[Image change detection data]
______________________________
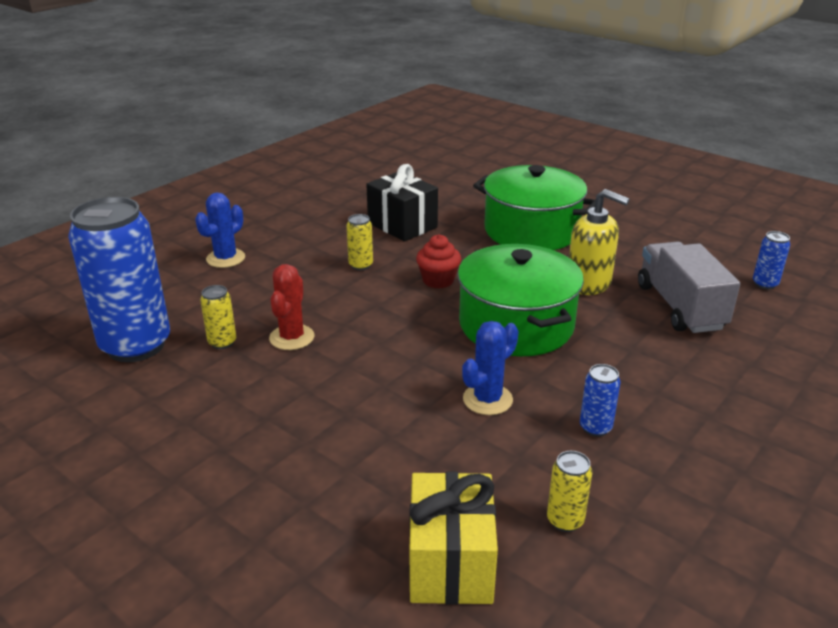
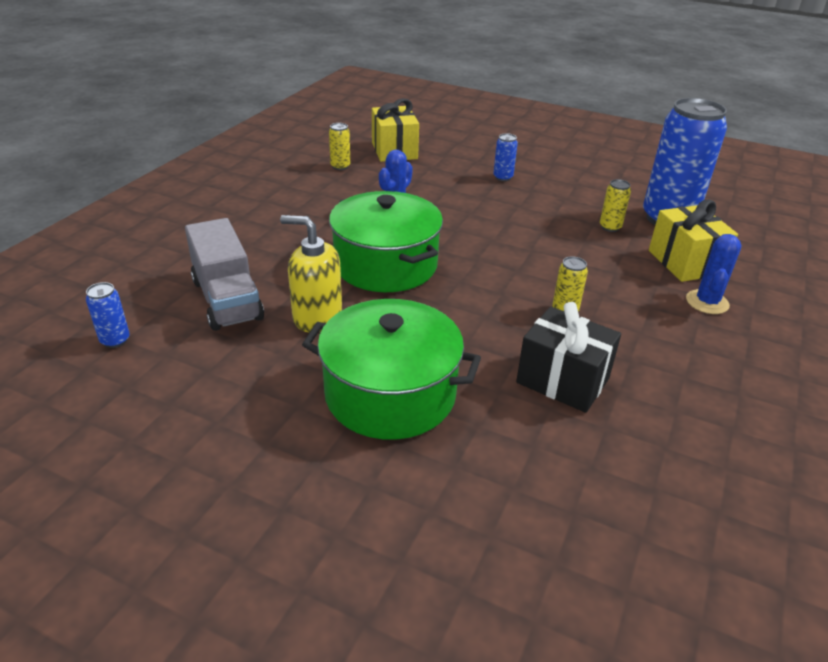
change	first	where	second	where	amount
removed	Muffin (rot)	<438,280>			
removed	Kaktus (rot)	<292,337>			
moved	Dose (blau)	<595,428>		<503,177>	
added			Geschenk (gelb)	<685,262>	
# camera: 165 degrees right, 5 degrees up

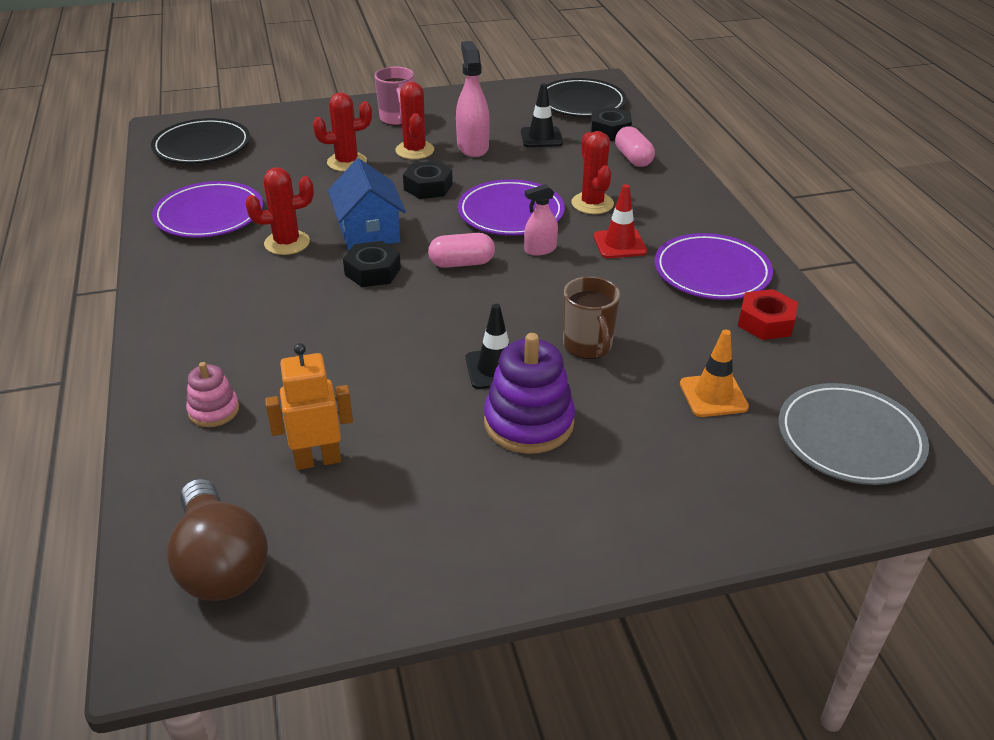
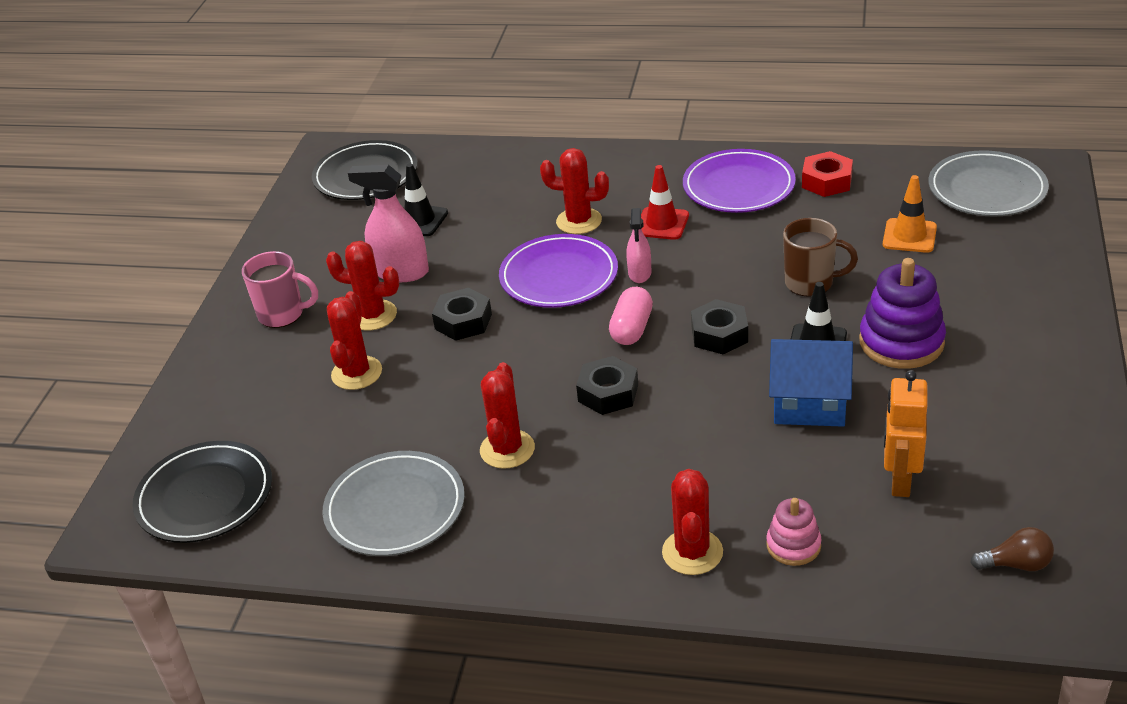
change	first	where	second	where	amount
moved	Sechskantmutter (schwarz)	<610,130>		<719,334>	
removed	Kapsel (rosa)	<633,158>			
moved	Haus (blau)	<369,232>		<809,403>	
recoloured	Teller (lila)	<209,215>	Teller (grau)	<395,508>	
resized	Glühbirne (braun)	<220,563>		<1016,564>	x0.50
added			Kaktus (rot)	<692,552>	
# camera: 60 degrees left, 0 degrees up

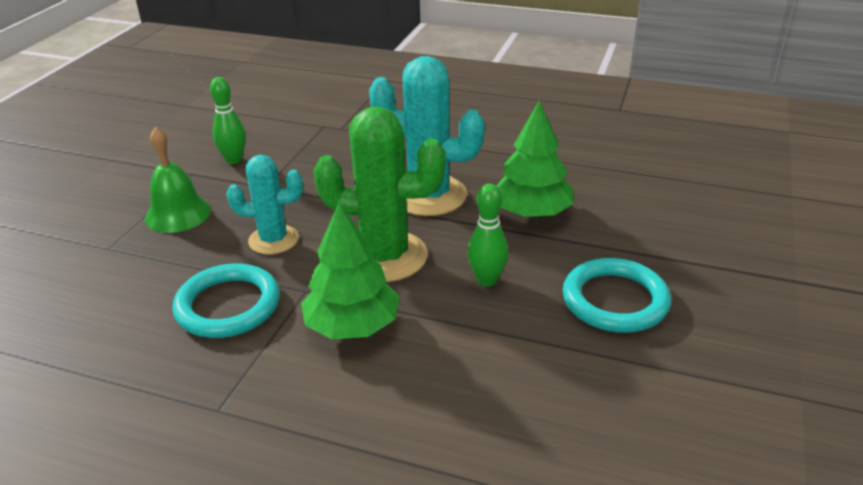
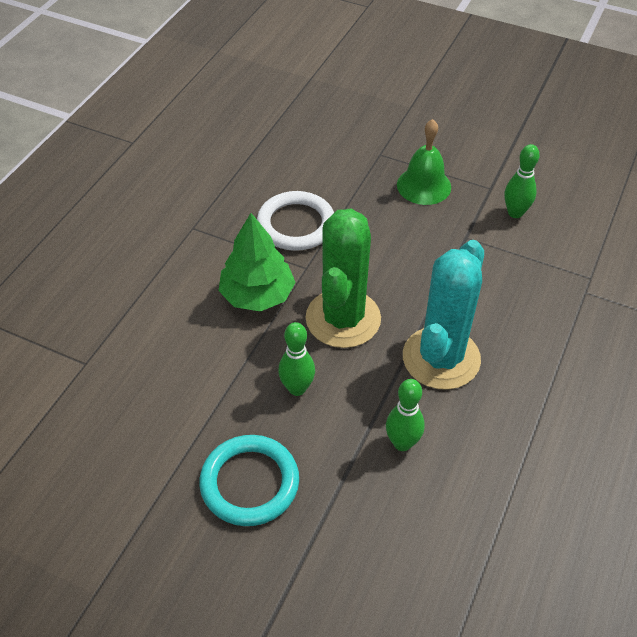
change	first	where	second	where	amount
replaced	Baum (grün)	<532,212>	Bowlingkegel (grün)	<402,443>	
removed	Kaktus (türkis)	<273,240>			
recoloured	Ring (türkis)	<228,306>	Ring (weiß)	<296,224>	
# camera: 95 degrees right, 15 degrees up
______________________________
Repeat the data above word for word, without pictures.

change	first	where	second	where	amount
removed	Muffin (rot)	<438,280>			
removed	Kaktus (rot)	<292,337>			
moved	Dose (blau)	<595,428>		<503,177>	
added			Geschenk (gelb)	<685,262>	
# camera: 165 degrees right, 5 degrees up

change	first	where	second	where	amount
moved	Sechskantmutter (schwarz)	<610,130>		<719,334>	
removed	Kapsel (rosa)	<633,158>			
moved	Haus (blau)	<369,232>		<809,403>	
recoloured	Teller (lila)	<209,215>	Teller (grau)	<395,508>	
resized	Glühbirne (braun)	<220,563>		<1016,564>	x0.50
added			Kaktus (rot)	<692,552>	
# camera: 60 degrees left, 0 degrees up

change	first	where	second	where	amount
replaced	Baum (grün)	<532,212>	Bowlingkegel (grün)	<402,443>	
removed	Kaktus (türkis)	<273,240>			
recoloured	Ring (türkis)	<228,306>	Ring (weiß)	<296,224>	
# camera: 95 degrees right, 15 degrees up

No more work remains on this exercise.